## What the task requires
From the line that contains "(284, 258) = (429, 304): none -> blue cone" to the end of the entries, write out every line exactly, including both ends, and nothing more.

Object matching data
= Beginning of Section =

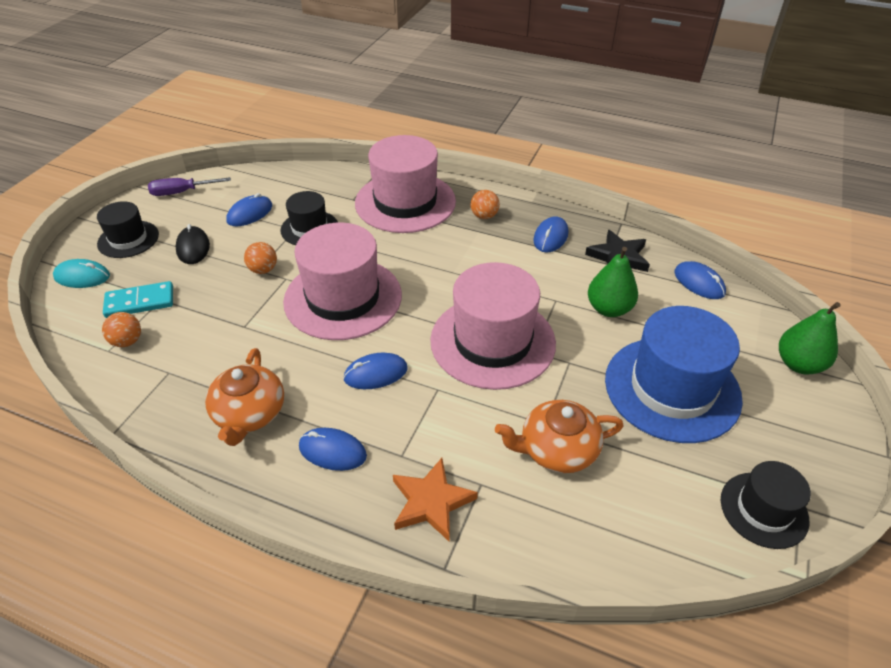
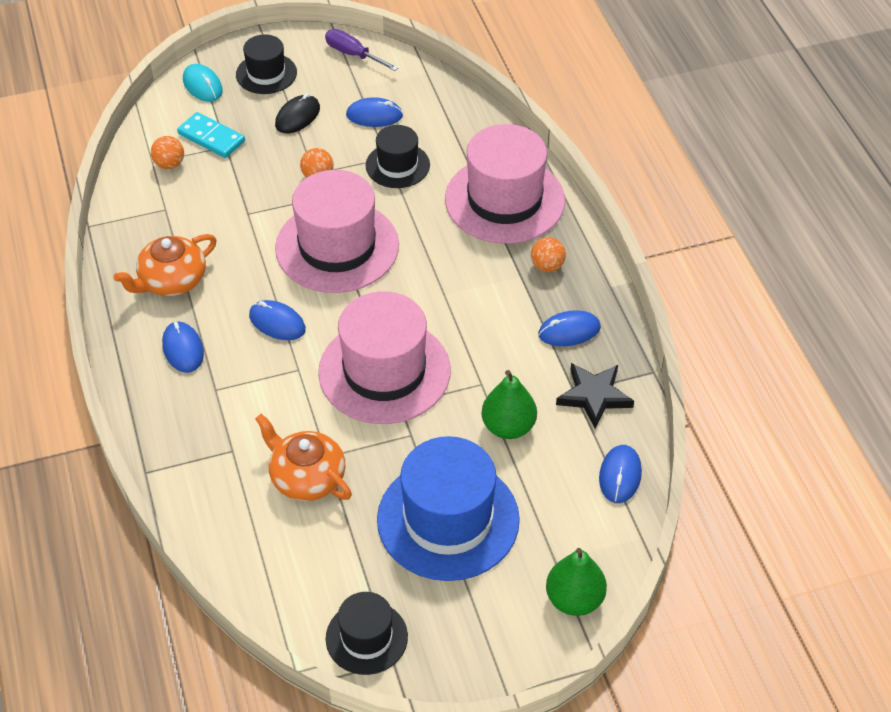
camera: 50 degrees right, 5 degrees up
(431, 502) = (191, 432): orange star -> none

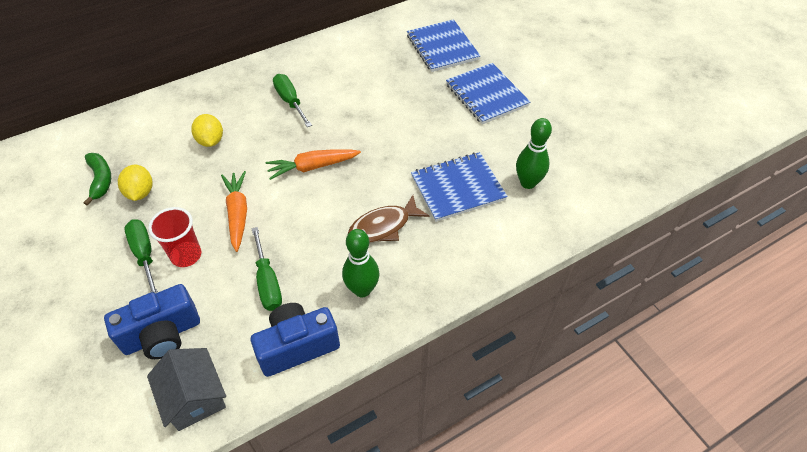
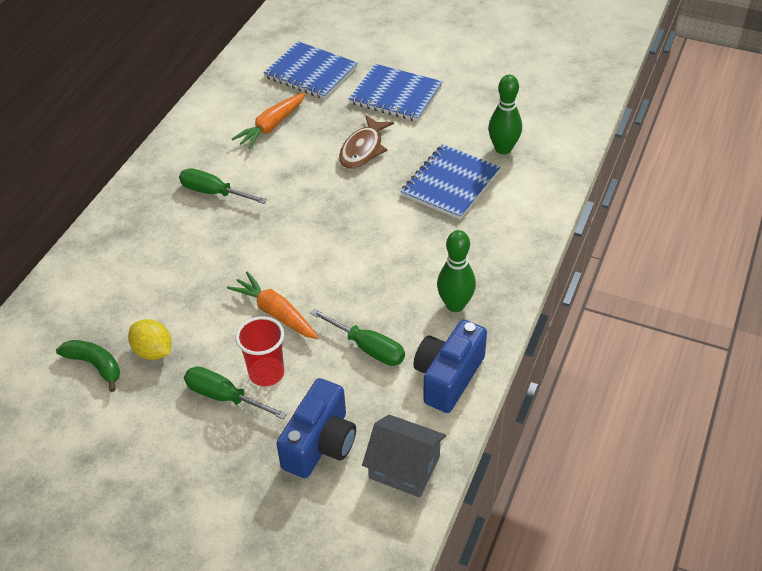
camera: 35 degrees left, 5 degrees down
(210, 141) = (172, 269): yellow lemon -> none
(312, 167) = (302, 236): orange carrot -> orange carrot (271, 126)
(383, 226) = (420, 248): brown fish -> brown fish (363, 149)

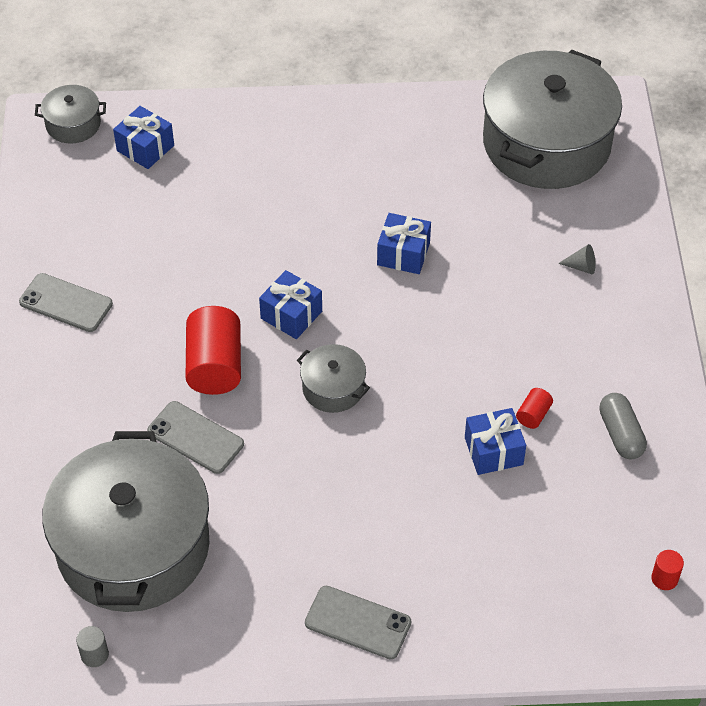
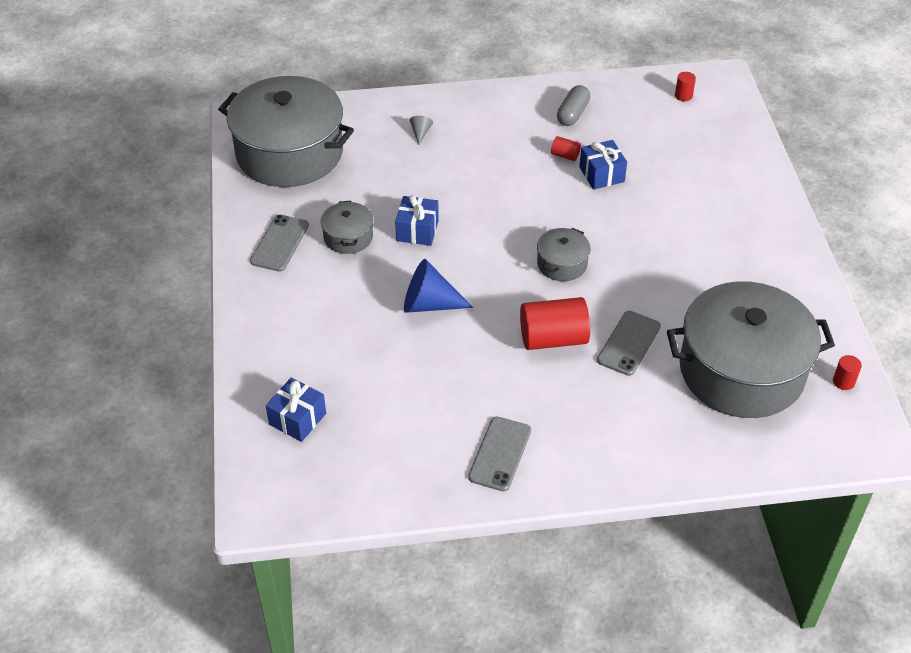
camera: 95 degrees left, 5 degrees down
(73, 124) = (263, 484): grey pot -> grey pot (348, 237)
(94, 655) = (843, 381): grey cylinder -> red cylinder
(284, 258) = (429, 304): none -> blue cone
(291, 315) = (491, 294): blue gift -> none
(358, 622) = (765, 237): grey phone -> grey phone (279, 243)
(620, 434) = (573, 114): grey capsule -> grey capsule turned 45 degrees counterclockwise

= End of Section =

## Completed task
(284, 258) = (429, 304): none -> blue cone
(291, 315) = (491, 294): blue gift -> none
(358, 622) = (765, 237): grey phone -> grey phone (279, 243)
(620, 434) = (573, 114): grey capsule -> grey capsule turned 45 degrees counterclockwise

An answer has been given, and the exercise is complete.